Work to be completed: Copy the listing as it is written, and leave each picture out.

Data block:
——————

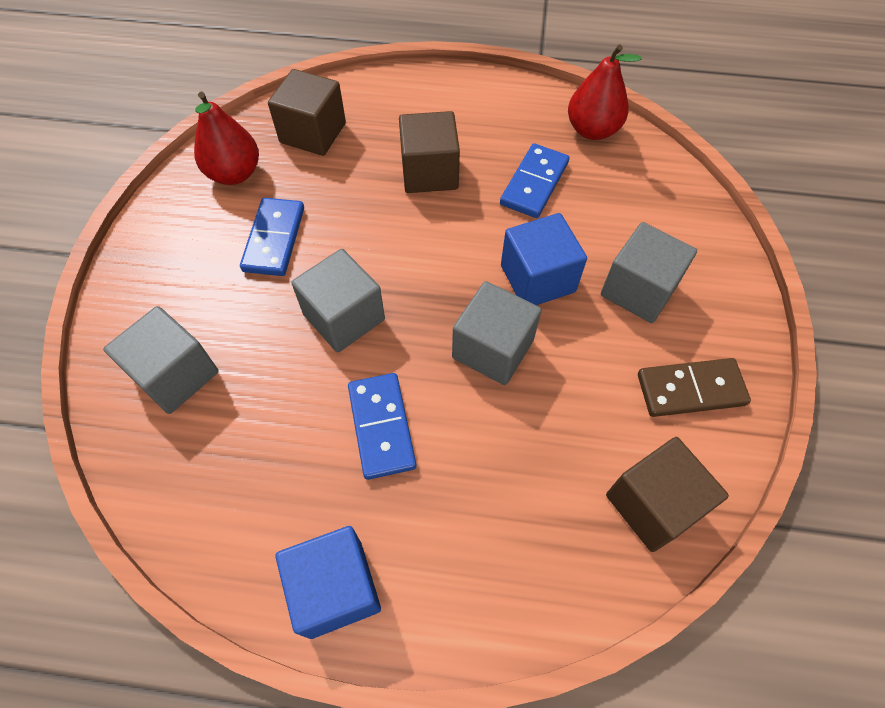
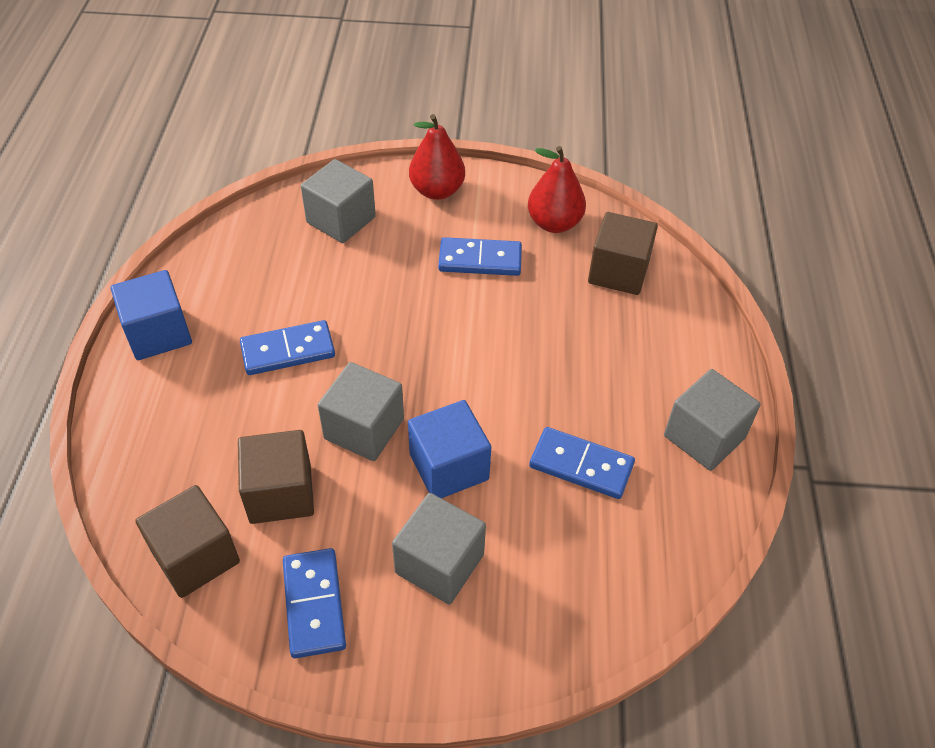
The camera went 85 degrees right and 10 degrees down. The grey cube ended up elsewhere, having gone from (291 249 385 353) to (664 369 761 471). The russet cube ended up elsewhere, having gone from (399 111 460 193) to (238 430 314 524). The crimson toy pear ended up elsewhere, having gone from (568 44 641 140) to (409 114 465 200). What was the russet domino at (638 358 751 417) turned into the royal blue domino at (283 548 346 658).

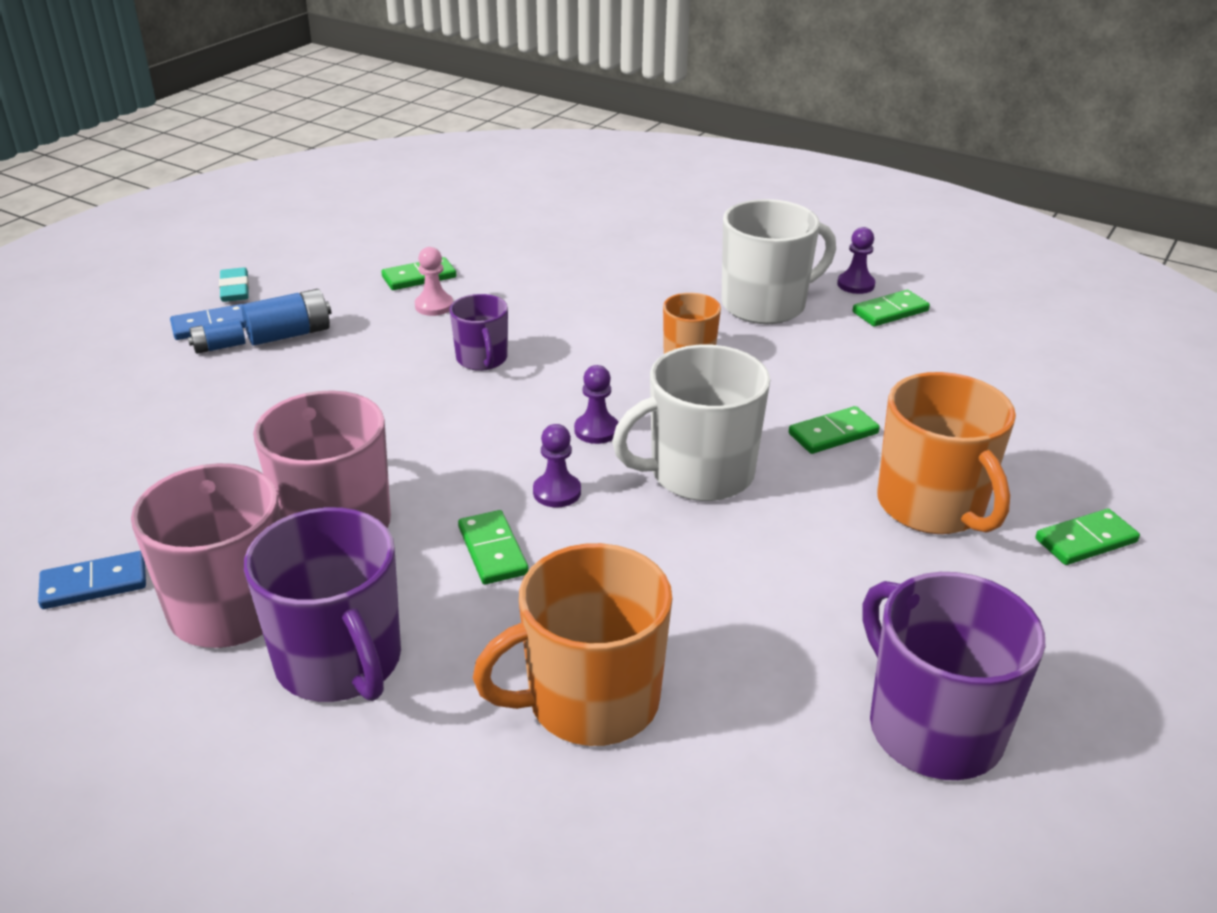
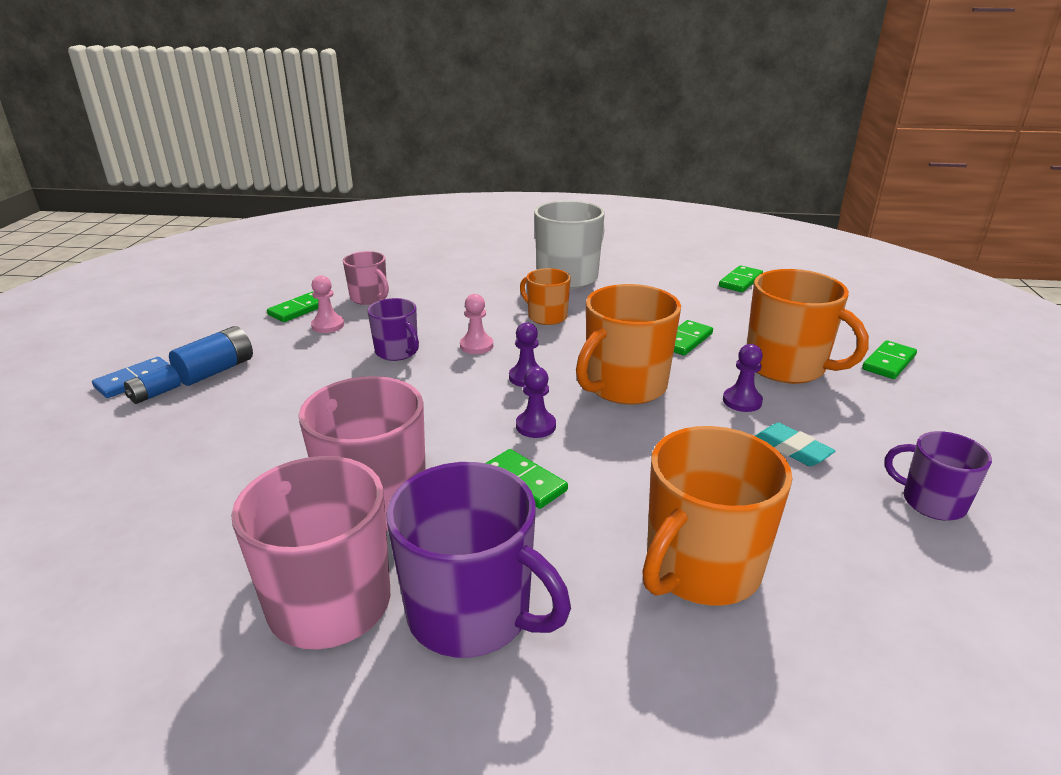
The camera went 25 degrees left and 5 degrees down. The second view lost the royal blue domino at (38 551 146 609). The turquoise pencil eraser ended up elsewhere, having gone from (219 267 249 302) to (755 422 835 466). What was the white tea mug at (612 345 770 501) turned into the bright orange tea mug at (576 284 681 405). The purple game pawn ended up elsewhere, having gone from (837 227 875 294) to (723 344 763 412). The green domino ended up elsewhere, having gone from (853 290 930 327) to (719 265 763 292). The size of the purple tea mug at (862 572 1045 780) changed by a factor of 0.57. The second view gained the pink tea mug at (343 251 389 305). The second view gained the pink game pawn at (460 294 493 354).

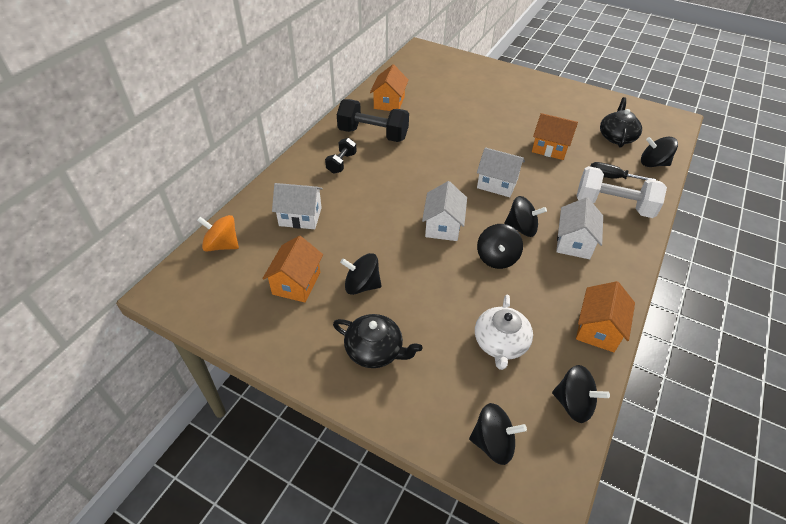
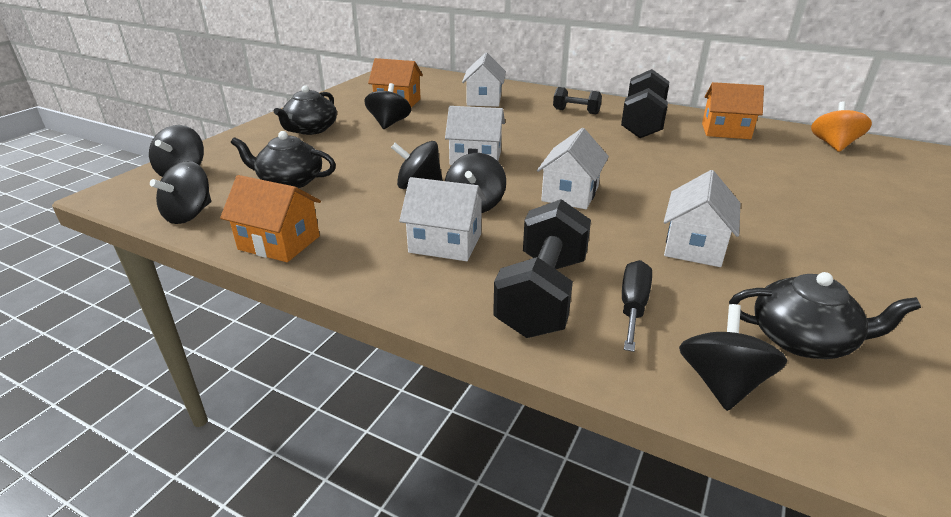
The camera went 90 degrees right and 15 degrees down. The bright orange toy top ended up elsewhere, having gone from (197 215 239 252) to (811 101 872 152). What was the white tea pot at (475 295 533 370) turned into the black tea pot at (231 131 336 188). What was the bright orange house at (532 113 578 160) turned into the white house at (664 170 740 267). What was the white dumbbell at (577 166 667 218) turned into the black dumbbell at (493 199 591 338).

——————

Solution to this problem:
The camera went 85 degrees right and 10 degrees down. The grey cube ended up elsewhere, having gone from (291 249 385 353) to (664 369 761 471). The russet cube ended up elsewhere, having gone from (399 111 460 193) to (238 430 314 524). The crimson toy pear ended up elsewhere, having gone from (568 44 641 140) to (409 114 465 200). What was the russet domino at (638 358 751 417) turned into the royal blue domino at (283 548 346 658).

The camera went 25 degrees left and 5 degrees down. The second view lost the royal blue domino at (38 551 146 609). The turquoise pencil eraser ended up elsewhere, having gone from (219 267 249 302) to (755 422 835 466). What was the white tea mug at (612 345 770 501) turned into the bright orange tea mug at (576 284 681 405). The purple game pawn ended up elsewhere, having gone from (837 227 875 294) to (723 344 763 412). The green domino ended up elsewhere, having gone from (853 290 930 327) to (719 265 763 292). The size of the purple tea mug at (862 572 1045 780) changed by a factor of 0.57. The second view gained the pink tea mug at (343 251 389 305). The second view gained the pink game pawn at (460 294 493 354).

The camera went 90 degrees right and 15 degrees down. The bright orange toy top ended up elsewhere, having gone from (197 215 239 252) to (811 101 872 152). What was the white tea pot at (475 295 533 370) turned into the black tea pot at (231 131 336 188). What was the bright orange house at (532 113 578 160) turned into the white house at (664 170 740 267). What was the white dumbbell at (577 166 667 218) turned into the black dumbbell at (493 199 591 338).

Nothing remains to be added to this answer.